* [Data]
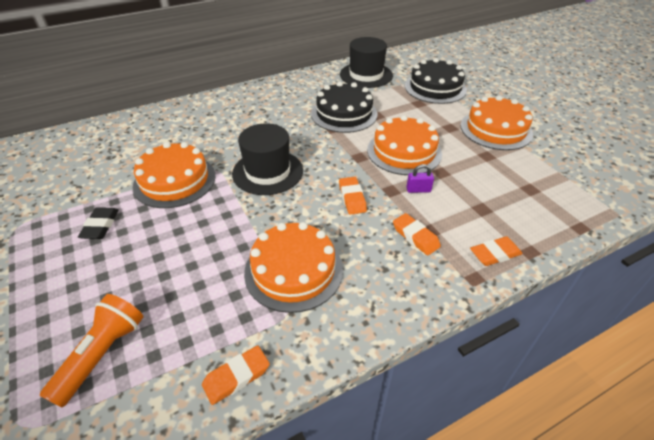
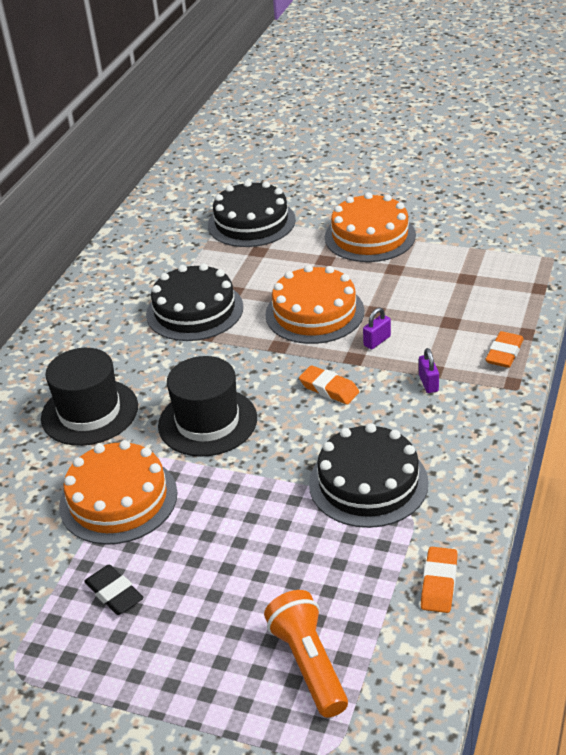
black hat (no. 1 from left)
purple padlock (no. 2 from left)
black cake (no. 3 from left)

* [The task]
The required output is an exact retyping of the lines from the one that contains "purple padlock (no. 2 from left)" through the last line of the material above.

* [Exercise solution]
purple padlock (no. 2 from left)
black cake (no. 3 from left)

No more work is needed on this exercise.